§ Work instruction
Take the lines below between the one holding "brown ruler: [422,264,521,340]" and the one holding "yellow mushroom: [256,125,335,198]", inclusive, and copy them exactly. Add nothing.

+ + + + +

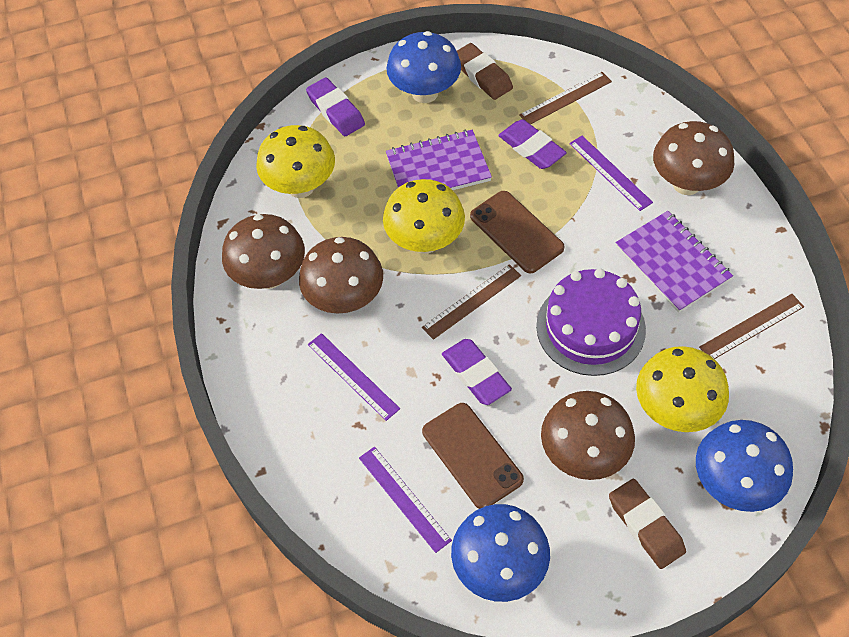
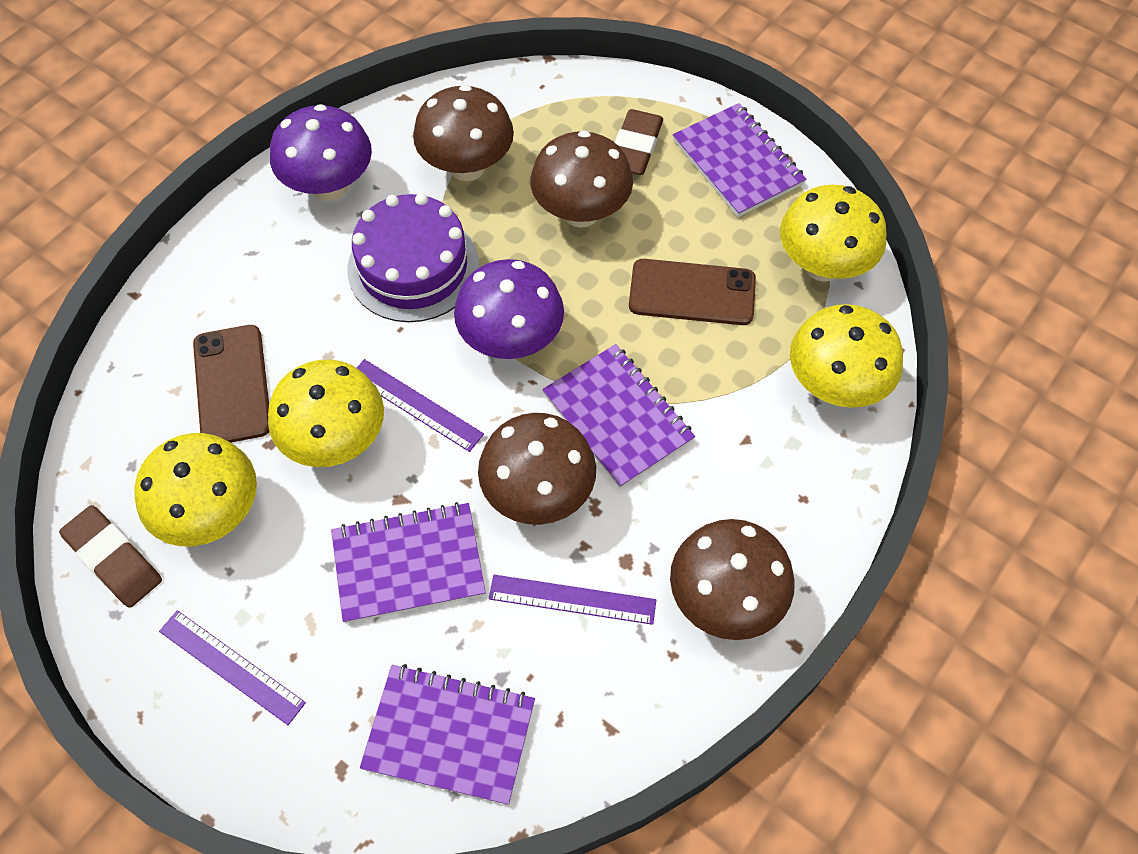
blue mushroom: [387,31,461,103] [451,504,550,602] [696,420,793,512] = 3 -> none = 0
brown ruler: [422,264,521,340] [519,72,612,124] [699,294,804,359] = 3 -> none = 0
purple eraser: [306,77,365,136] [442,339,512,405] [498,119,567,169] = 3 -> none = 0
purple mushroom: none = 0 -> [270,104,372,201] [454,259,564,359] = 2
purple notebook: [386,129,492,190] [616,211,733,313] = 2 -> [331,502,486,624] [360,664,535,805] [542,344,695,489] [673,103,806,217] = 4
yellow mushroom: [256,125,335,198] [383,179,465,254] [636,346,729,432] = 3 -> [134,433,257,546] [268,360,384,467] [780,185,887,282] [790,304,903,408] = 4

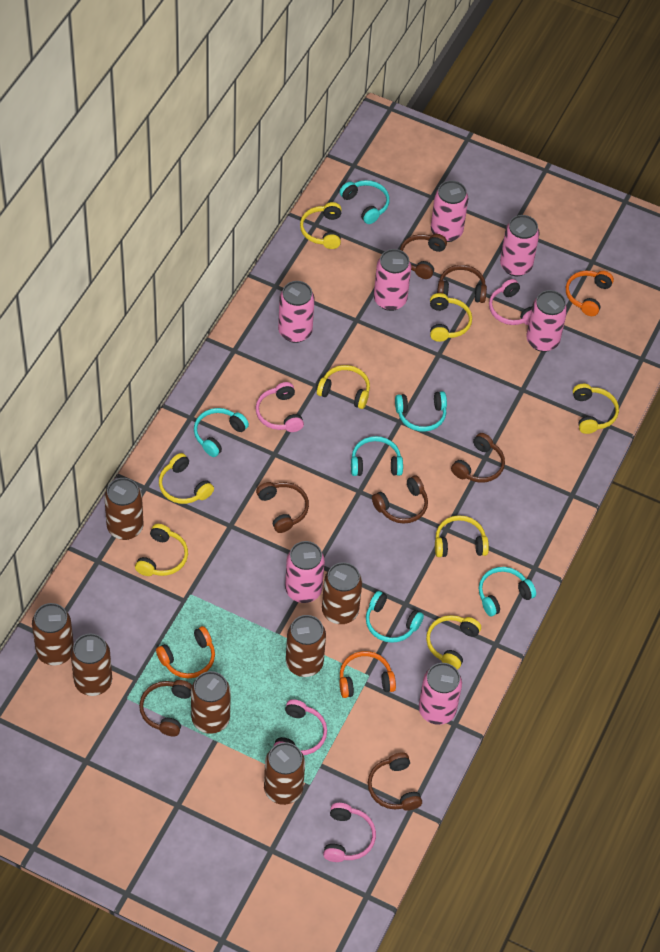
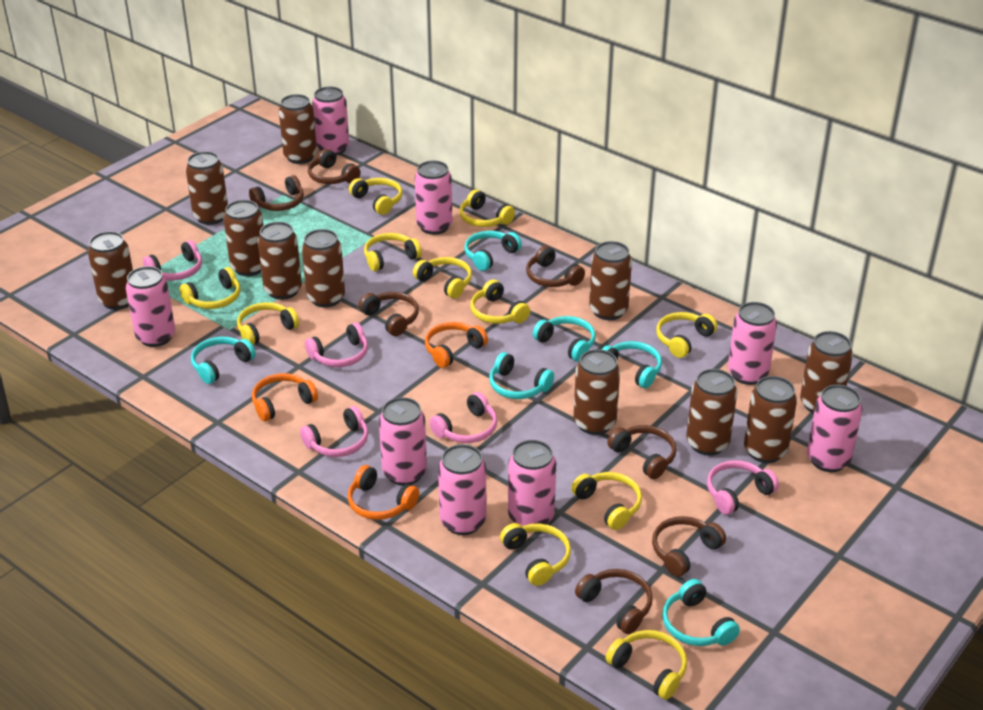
brown can: [32,603,74,666] [71,634,112,696] [104,478,143,540] [191,671,231,734] [264,742,305,805] [286,615,326,677] [322,562,362,624] = 7 -> [88,231,133,310] [186,151,228,225] [223,200,263,276] [258,222,302,300] [279,94,317,164] [302,229,345,307] [574,349,620,435] [589,241,632,320] [686,369,737,456] [744,376,797,463] [800,331,853,414] = 11
pink can: [278,281,315,343] [285,541,325,603] [374,249,411,311] [419,663,462,725] [431,180,468,242] [500,215,540,276] [527,290,567,352] = 7 -> [125,266,175,347] [312,87,349,155] [379,397,427,486] [415,161,452,235] [438,444,486,535] [508,440,556,526] [728,302,777,385] [807,385,863,472] = 8
pink headphones: [255,382,304,432] [273,699,327,755] [323,803,376,862] [489,279,532,325] = 4 -> [143,240,202,280] [300,406,368,457] [305,323,368,367] [429,392,497,443] [707,460,779,515] = 5
yellow headphones: [135,524,188,576] [159,453,214,504] [300,202,342,249] [317,365,370,409] [426,615,481,669] [430,293,472,342] [435,515,489,557] [573,384,619,434] = 8 -> [180,267,240,309] [237,302,299,345] [349,178,402,215] [364,233,422,271] [413,257,472,299] [459,189,515,227] [470,280,530,324] [500,523,571,586] [571,472,642,530] [606,630,687,700] [656,312,718,358] = 11

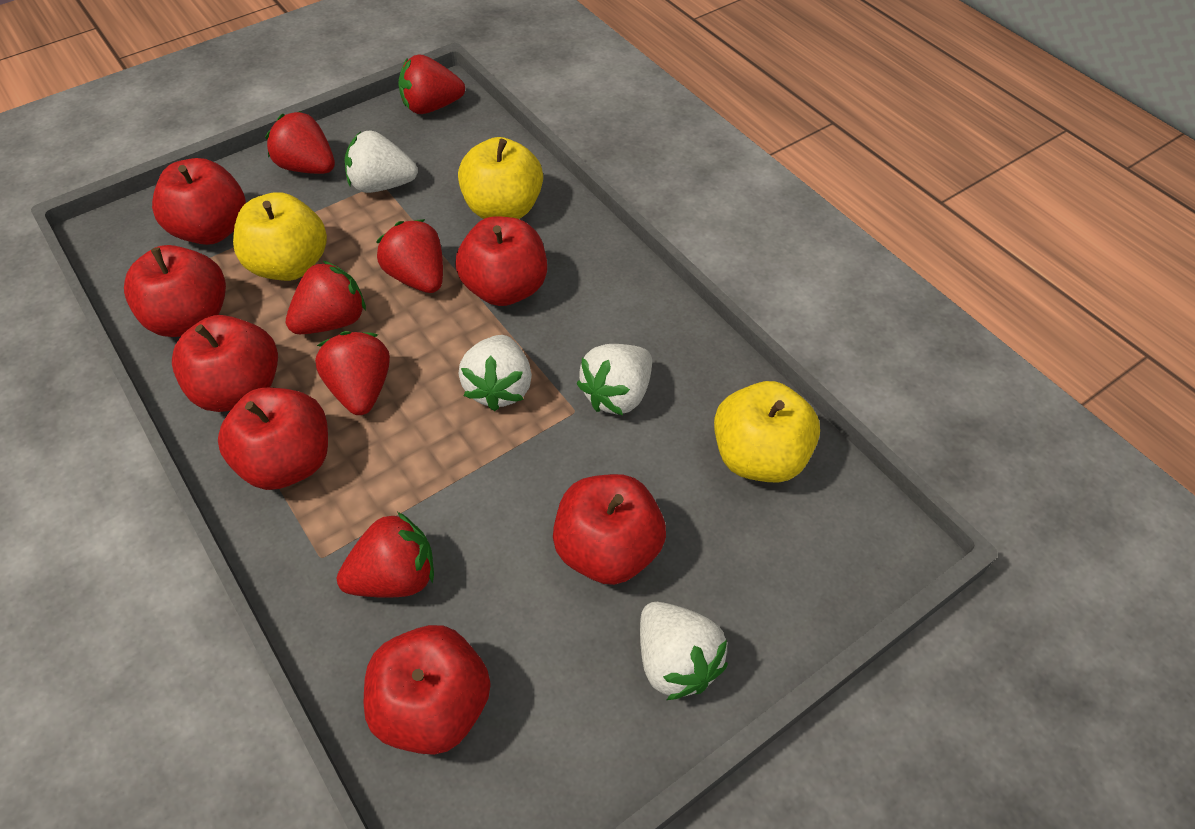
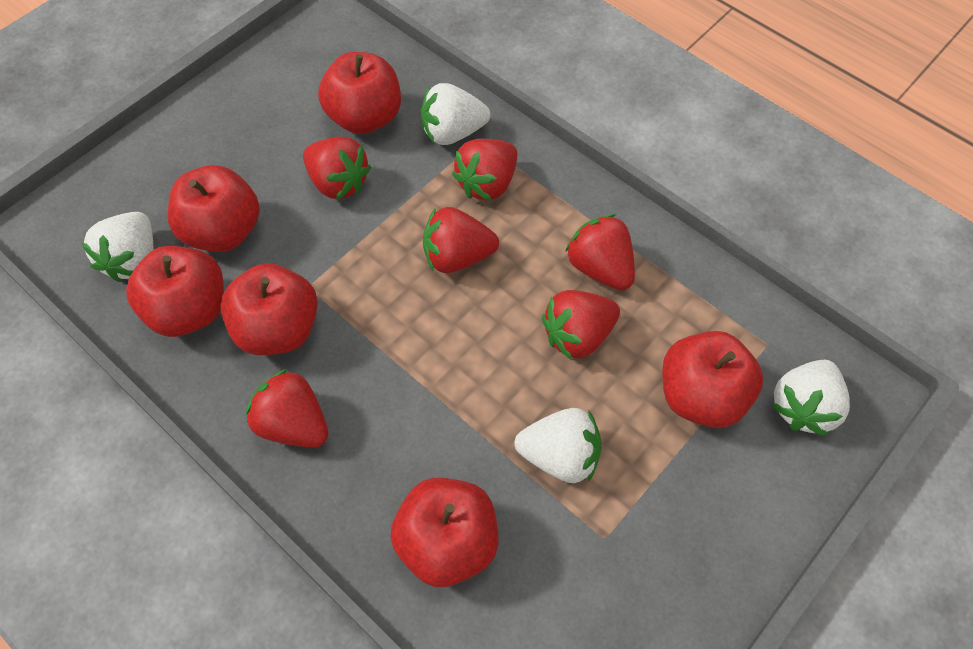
red apple: [124,245,226,337] [152,158,246,245] [172,315,278,412] [218,388,328,490] [364,625,491,755] [455,216,547,306] [553,474,666,585] = 7 -> [126,246,224,337] [168,165,260,252] [220,263,318,355] [318,52,401,134] [390,478,498,587] [662,331,763,428] = 6
yellow apple: [233,192,327,281] [458,137,543,219] [714,381,820,483] = 3 -> none = 0

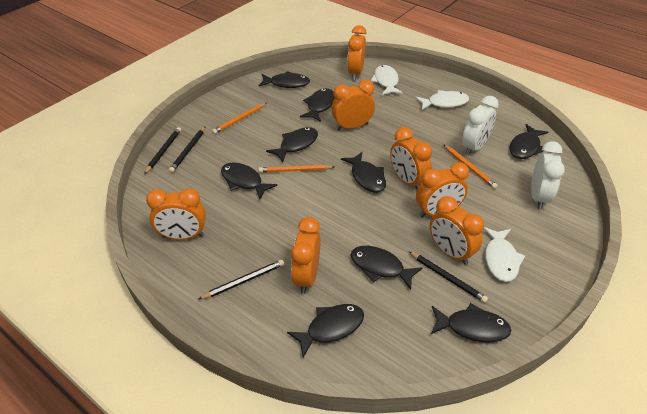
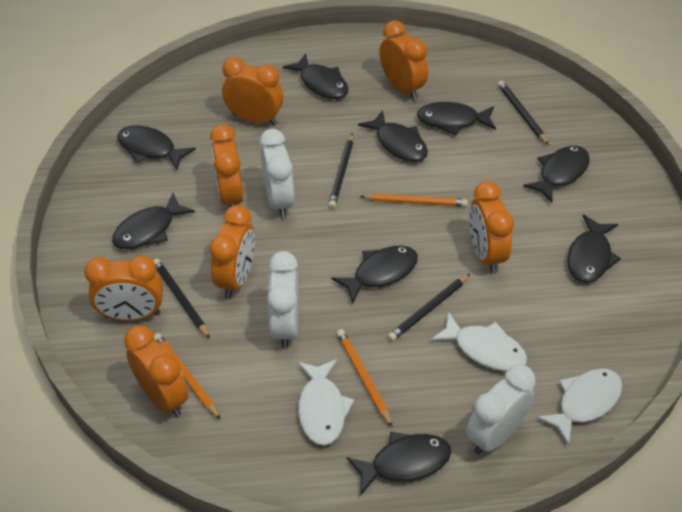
white clock: [462,96,499,155] [531,141,565,209] = 2 -> [260,129,295,218] [267,251,298,348] [466,364,536,455] = 3

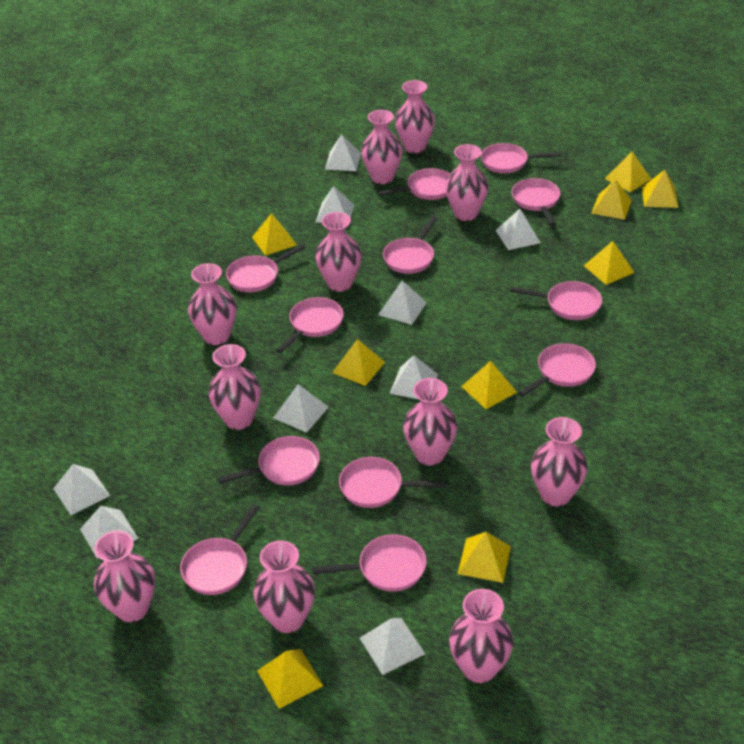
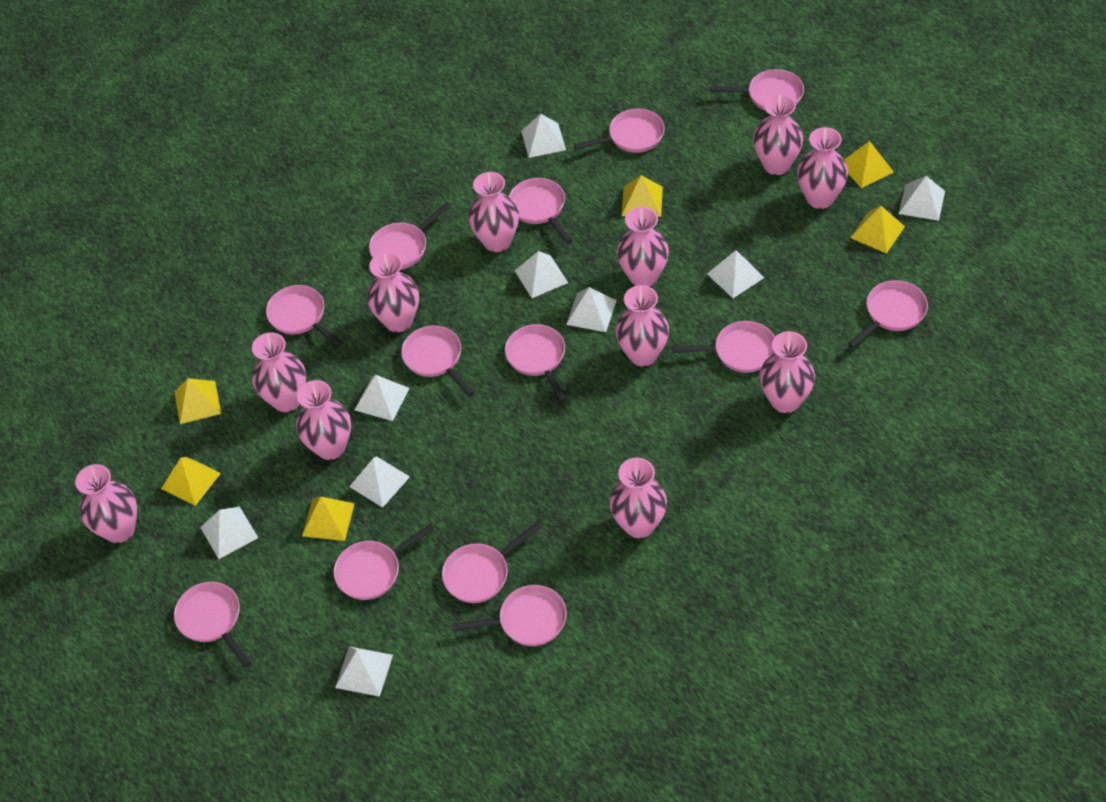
pink pan: [180,504,259,595] [217,436,320,485] [226,244,306,292] [276,297,344,353] [313,534,427,592] [339,457,446,508] [377,168,450,200] [383,216,438,274] [481,143,561,173] [510,281,602,320] [512,178,560,226] [518,343,596,397] = 12 -> [174,582,251,667] [266,285,343,347] [334,524,434,600] [369,202,451,270] [401,325,475,396] [442,524,540,603] [452,585,567,646] [505,324,567,402] [509,178,572,244] [573,109,665,153] [672,321,775,373] [710,69,804,111] [848,280,928,348] = 13
yellow pyramid: [252,213,297,256] [257,649,323,709] [332,339,385,386] [458,532,511,583] [461,361,517,409] [584,241,634,285] [591,179,632,220] [605,152,651,192] [642,170,678,208] = 9 -> [161,457,221,506] [174,378,221,424] [302,497,355,541] [621,175,663,217] [844,141,894,188] [850,206,905,254] = 6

+ + + + +

§ Task answer
brown ruler: [422,264,521,340] [519,72,612,124] [699,294,804,359] = 3 -> none = 0
purple eraser: [306,77,365,136] [442,339,512,405] [498,119,567,169] = 3 -> none = 0
purple mushroom: none = 0 -> [270,104,372,201] [454,259,564,359] = 2
purple notebook: [386,129,492,190] [616,211,733,313] = 2 -> [331,502,486,624] [360,664,535,805] [542,344,695,489] [673,103,806,217] = 4
yellow mushroom: [256,125,335,198] [383,179,465,254] [636,346,729,432] = 3 -> [134,433,257,546] [268,360,384,467] [780,185,887,282] [790,304,903,408] = 4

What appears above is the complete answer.